+++ Data for the task
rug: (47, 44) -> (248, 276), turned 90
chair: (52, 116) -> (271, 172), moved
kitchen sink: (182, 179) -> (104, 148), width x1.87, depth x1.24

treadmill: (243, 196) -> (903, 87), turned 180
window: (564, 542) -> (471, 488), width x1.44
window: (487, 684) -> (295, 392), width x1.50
++++++
+++ Data for the task
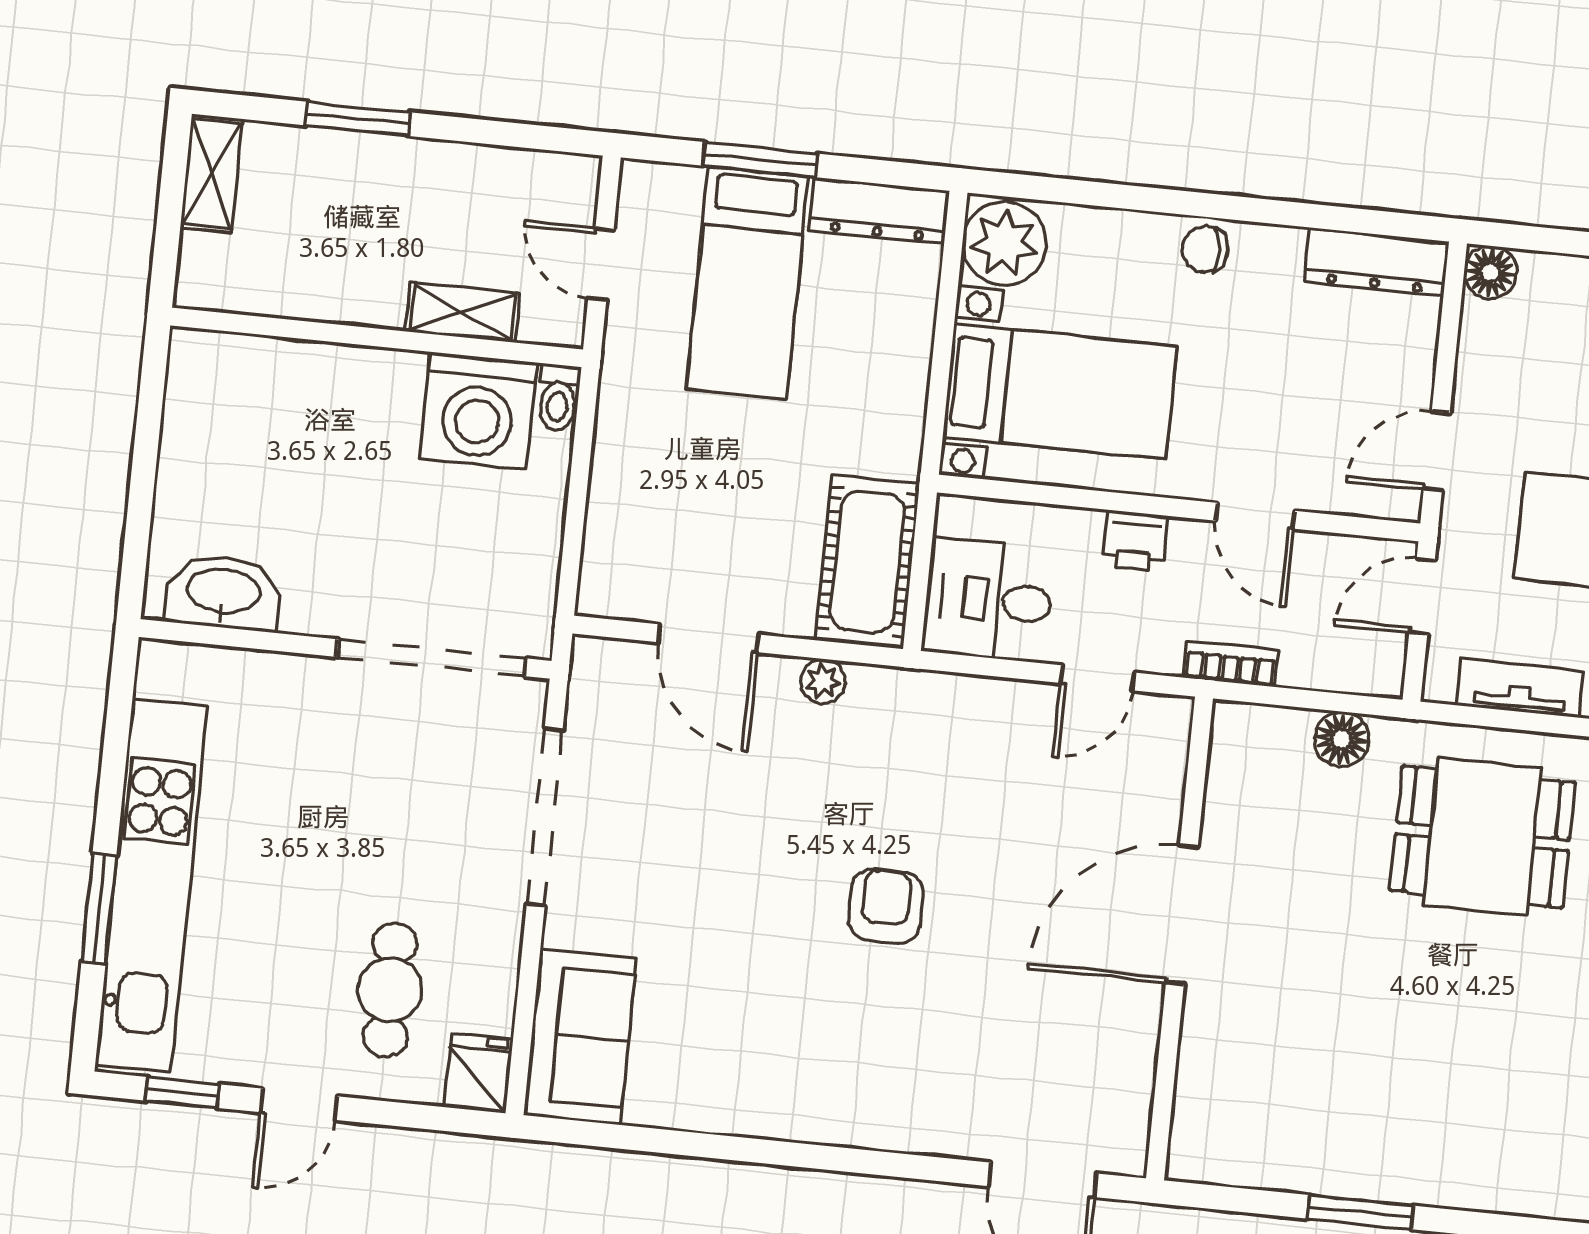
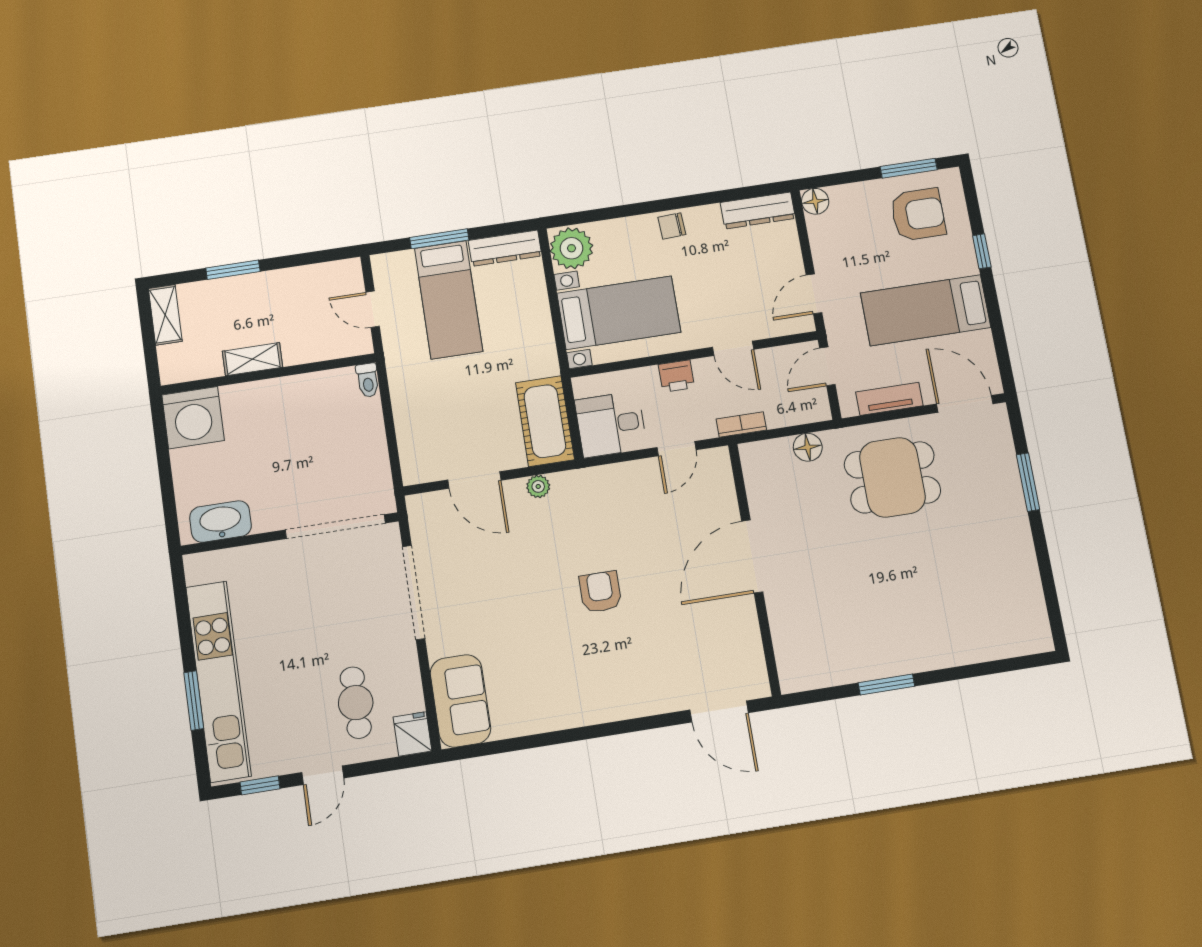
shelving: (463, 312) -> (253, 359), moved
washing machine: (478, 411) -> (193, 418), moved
++++++
* Requirement *
Look above for the line holding "rug: (47, 44) -> (248, 276), turned 90" and the line holding "window: (564, 542) -> (471, 488), width x1.44". Retype both, and every line between them, word for word and nothing else.

* Reply to the exercise *
rug: (47, 44) -> (248, 276), turned 90
chair: (52, 116) -> (271, 172), moved
kitchen sink: (182, 179) -> (104, 148), width x1.87, depth x1.24

treadmill: (243, 196) -> (903, 87), turned 180
window: (564, 542) -> (471, 488), width x1.44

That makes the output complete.